- Exercise directions -
Report how many lines below include the string "VMID". Please keep the reply to that number.

- Input for this task -
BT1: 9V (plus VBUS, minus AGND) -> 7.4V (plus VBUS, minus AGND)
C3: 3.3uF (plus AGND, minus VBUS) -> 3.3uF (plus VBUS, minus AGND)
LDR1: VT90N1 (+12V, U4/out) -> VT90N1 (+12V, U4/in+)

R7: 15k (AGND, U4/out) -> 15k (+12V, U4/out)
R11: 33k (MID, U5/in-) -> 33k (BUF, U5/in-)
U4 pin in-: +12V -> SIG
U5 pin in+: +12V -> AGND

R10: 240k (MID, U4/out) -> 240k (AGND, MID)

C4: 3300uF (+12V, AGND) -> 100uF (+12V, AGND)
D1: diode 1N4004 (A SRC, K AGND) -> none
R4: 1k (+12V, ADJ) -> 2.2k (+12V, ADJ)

---

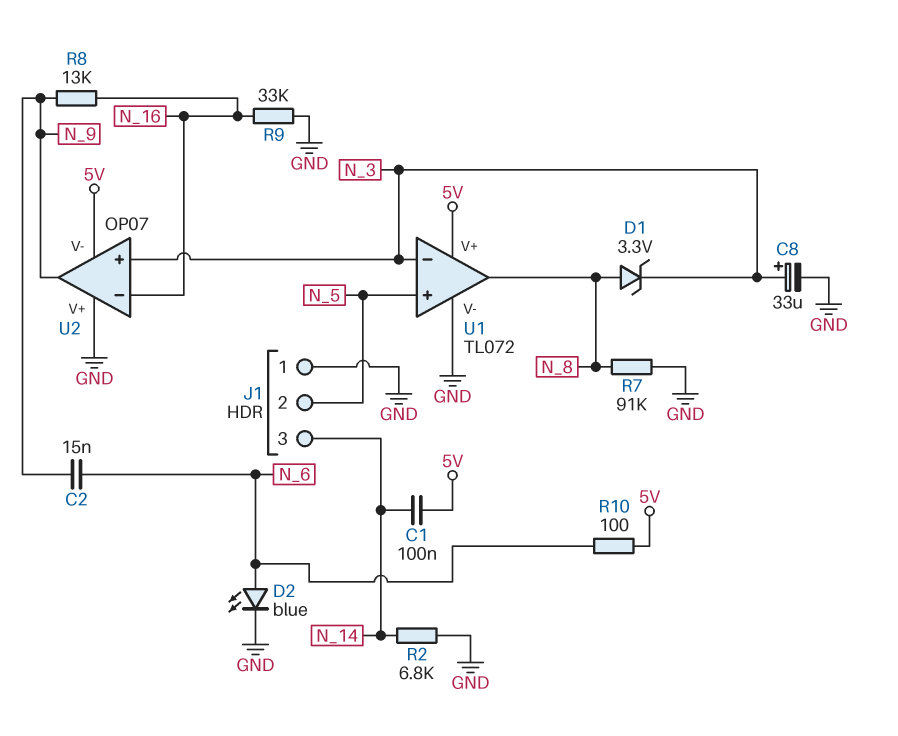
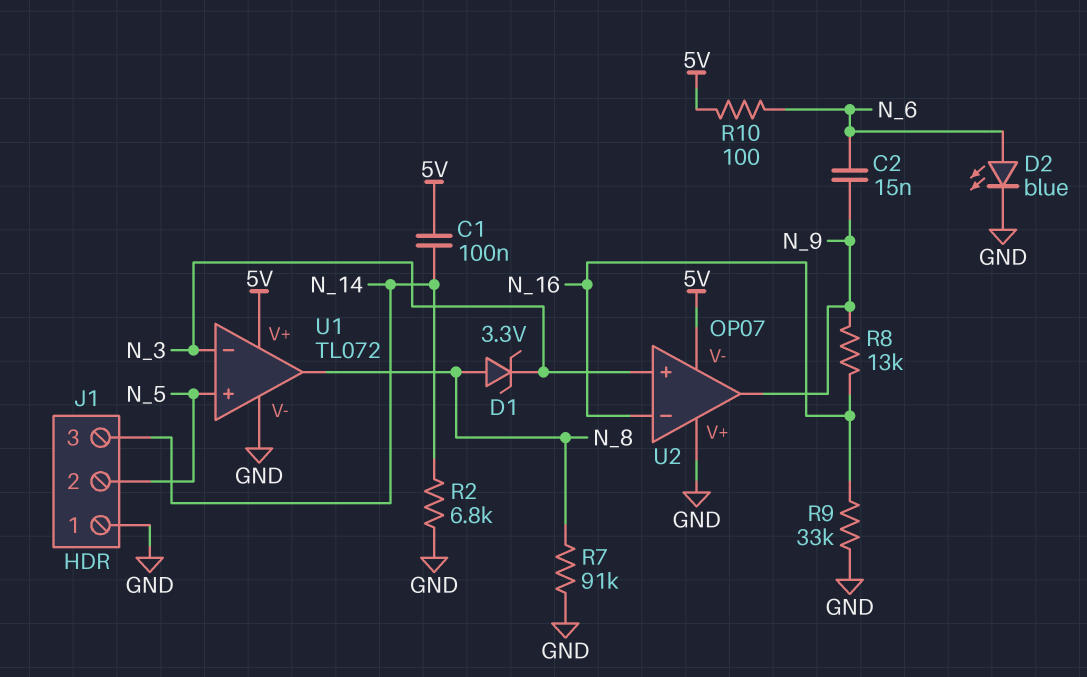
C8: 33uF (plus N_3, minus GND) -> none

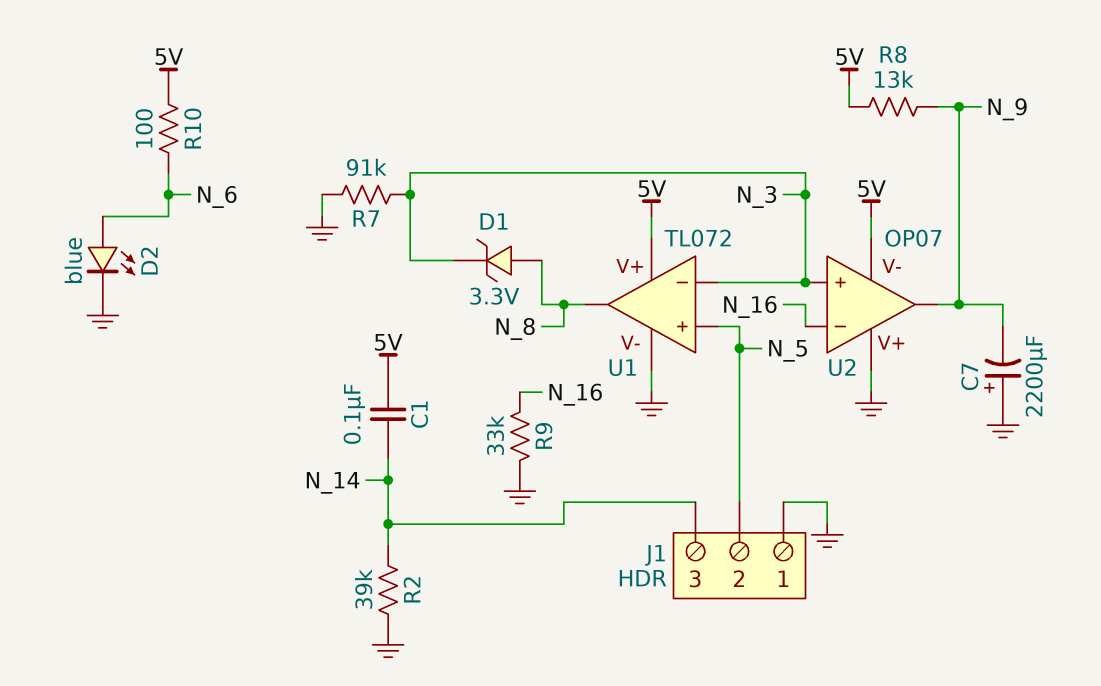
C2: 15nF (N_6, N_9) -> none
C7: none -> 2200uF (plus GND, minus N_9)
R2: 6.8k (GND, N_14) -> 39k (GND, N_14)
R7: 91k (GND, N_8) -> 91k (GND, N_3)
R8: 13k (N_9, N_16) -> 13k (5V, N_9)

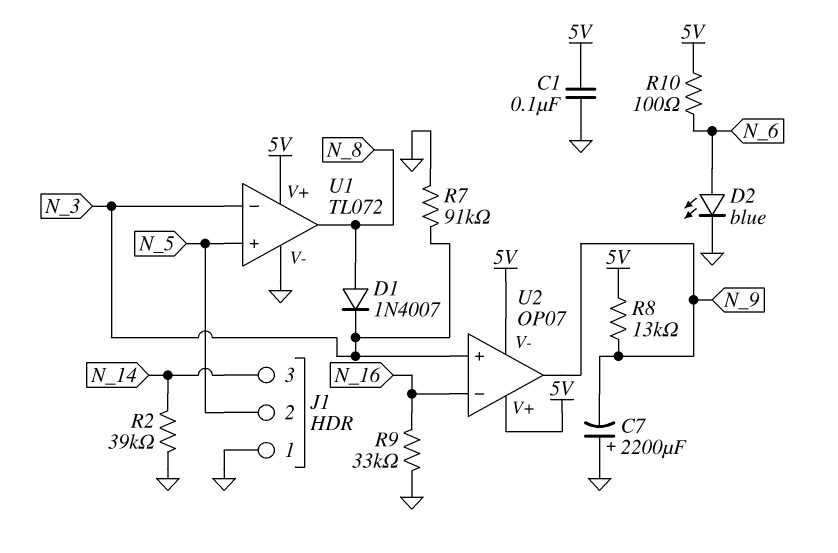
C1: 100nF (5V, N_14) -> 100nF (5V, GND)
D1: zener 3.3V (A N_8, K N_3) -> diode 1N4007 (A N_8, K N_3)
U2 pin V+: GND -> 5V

---

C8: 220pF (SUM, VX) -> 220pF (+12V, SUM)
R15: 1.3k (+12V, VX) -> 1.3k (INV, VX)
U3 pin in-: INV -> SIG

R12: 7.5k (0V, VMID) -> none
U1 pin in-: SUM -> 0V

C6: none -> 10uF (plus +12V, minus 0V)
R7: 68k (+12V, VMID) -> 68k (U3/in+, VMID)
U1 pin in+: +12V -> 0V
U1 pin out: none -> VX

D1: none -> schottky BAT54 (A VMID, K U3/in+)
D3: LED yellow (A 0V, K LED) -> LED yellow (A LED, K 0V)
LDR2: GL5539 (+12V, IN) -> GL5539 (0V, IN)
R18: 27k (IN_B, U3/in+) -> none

- Solution -
3